What is required -
Read through the data, and wherever a line holds the word "XSHUT", write that line out.

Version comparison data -
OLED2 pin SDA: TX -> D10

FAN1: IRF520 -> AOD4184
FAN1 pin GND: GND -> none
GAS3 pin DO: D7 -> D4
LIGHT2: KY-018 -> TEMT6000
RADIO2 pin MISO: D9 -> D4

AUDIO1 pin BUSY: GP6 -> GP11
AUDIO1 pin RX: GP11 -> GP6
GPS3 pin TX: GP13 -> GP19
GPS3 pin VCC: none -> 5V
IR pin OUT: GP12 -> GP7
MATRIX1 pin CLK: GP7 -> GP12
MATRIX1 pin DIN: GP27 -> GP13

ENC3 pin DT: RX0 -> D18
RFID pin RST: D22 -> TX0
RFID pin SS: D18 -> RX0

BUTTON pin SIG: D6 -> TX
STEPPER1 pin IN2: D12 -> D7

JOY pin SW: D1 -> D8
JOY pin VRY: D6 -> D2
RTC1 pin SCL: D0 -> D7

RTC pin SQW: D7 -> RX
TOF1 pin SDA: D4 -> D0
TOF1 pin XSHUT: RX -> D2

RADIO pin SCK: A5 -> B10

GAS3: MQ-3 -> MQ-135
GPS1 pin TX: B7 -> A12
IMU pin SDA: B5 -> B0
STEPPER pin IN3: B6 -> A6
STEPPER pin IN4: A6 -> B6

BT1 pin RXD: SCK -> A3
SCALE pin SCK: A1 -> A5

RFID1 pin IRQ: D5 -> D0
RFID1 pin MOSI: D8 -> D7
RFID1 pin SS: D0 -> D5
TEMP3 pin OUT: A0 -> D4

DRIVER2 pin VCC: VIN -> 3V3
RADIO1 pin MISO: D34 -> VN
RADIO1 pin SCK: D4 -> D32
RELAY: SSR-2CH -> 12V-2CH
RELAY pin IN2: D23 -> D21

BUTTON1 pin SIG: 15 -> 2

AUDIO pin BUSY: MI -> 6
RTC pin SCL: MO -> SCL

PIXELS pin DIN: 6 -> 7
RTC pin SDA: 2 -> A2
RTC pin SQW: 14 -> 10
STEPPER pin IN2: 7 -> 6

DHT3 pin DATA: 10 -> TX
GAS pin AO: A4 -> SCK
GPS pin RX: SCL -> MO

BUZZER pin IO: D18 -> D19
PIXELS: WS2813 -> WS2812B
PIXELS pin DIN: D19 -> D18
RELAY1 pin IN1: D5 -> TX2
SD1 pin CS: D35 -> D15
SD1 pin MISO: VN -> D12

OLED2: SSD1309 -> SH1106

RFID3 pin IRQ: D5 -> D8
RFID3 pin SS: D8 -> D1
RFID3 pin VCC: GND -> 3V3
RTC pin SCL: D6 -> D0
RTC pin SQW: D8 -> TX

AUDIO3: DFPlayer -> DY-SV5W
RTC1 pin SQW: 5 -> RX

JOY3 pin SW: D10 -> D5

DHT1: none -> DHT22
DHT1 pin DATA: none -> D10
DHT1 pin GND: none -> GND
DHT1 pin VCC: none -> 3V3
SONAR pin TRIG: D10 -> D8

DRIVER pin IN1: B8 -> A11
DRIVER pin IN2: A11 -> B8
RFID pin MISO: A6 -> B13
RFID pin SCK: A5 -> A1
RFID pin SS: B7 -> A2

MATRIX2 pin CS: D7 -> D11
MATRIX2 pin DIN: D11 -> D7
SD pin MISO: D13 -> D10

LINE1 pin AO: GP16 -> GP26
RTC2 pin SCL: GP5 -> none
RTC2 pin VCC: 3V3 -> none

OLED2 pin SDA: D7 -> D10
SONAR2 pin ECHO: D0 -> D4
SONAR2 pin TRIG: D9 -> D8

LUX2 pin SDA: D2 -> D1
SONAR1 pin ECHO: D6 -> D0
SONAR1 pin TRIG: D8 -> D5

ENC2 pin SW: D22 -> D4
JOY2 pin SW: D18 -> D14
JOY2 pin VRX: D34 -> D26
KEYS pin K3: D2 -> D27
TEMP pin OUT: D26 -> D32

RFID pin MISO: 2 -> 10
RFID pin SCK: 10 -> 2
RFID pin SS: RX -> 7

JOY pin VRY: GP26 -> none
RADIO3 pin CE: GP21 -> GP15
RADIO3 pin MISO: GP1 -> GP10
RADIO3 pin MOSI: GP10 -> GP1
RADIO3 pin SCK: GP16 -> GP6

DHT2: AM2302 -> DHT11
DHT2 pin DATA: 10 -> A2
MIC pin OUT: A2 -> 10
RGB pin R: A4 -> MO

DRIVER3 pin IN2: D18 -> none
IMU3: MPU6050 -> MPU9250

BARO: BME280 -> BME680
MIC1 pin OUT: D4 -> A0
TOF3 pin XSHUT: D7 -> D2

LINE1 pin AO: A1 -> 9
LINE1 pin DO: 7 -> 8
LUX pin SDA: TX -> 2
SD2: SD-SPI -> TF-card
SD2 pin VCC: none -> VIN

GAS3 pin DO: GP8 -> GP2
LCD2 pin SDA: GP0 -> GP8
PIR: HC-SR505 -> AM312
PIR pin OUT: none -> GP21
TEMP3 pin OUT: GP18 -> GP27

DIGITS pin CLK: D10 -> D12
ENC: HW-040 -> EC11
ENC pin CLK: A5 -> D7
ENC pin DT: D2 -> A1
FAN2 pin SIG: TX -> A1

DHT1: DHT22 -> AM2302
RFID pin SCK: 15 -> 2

Output of the exercise -
TOF1 pin XSHUT: RX -> D2
TOF3 pin XSHUT: D7 -> D2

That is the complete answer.